■ WHAT THIS TASK INVOLVES: Would you please repeat all of the data exactly, omitting the pictures?

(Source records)
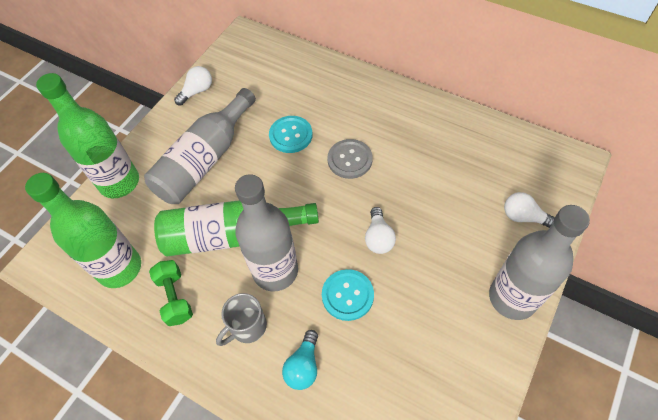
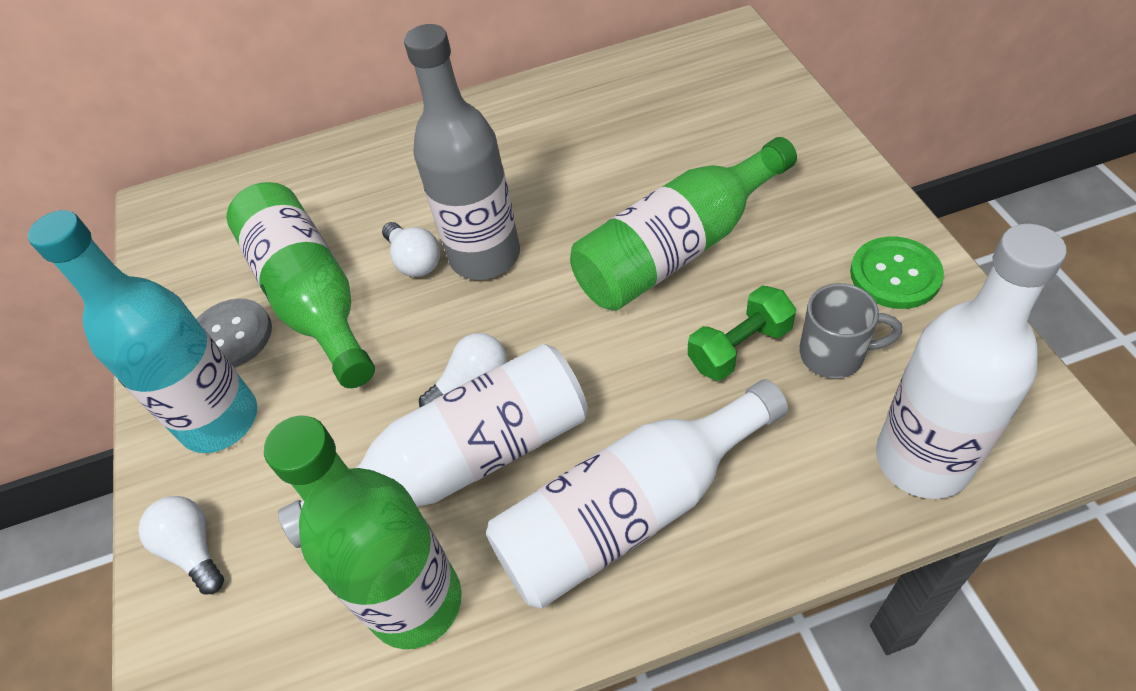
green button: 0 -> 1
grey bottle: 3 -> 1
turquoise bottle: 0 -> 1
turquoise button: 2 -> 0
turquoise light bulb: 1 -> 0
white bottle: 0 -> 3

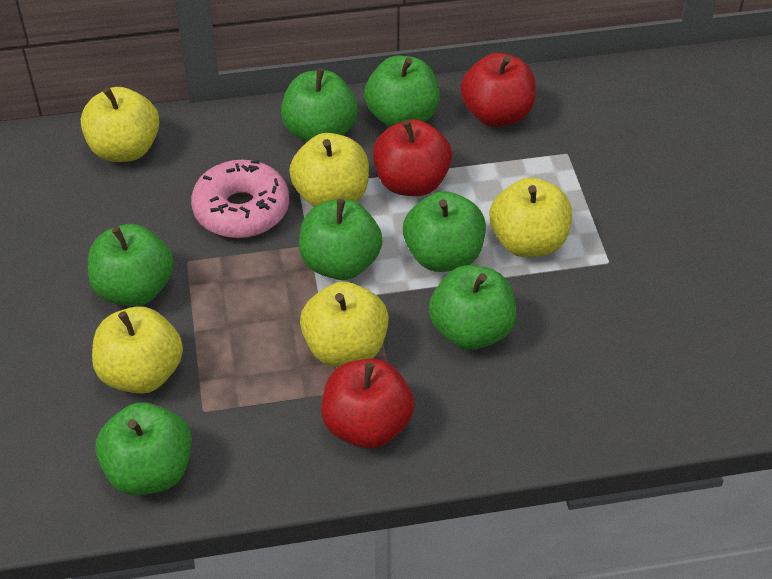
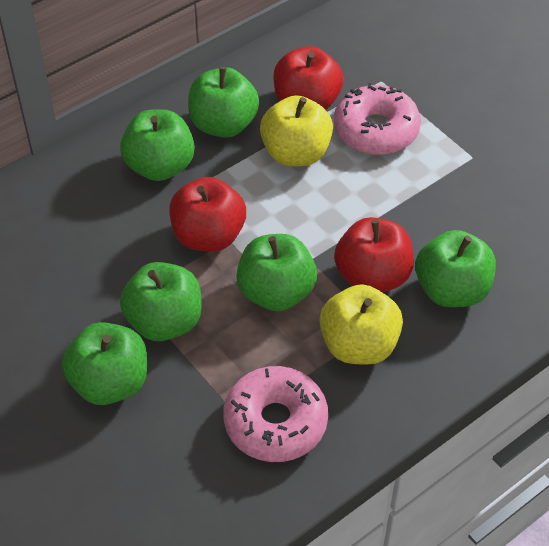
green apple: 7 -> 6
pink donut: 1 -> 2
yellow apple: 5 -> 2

■ WRITTEN ANSWER:
green button: 0 -> 1
grey bottle: 3 -> 1
turquoise bottle: 0 -> 1
turquoise button: 2 -> 0
turquoise light bulb: 1 -> 0
white bottle: 0 -> 3

green apple: 7 -> 6
pink donut: 1 -> 2
yellow apple: 5 -> 2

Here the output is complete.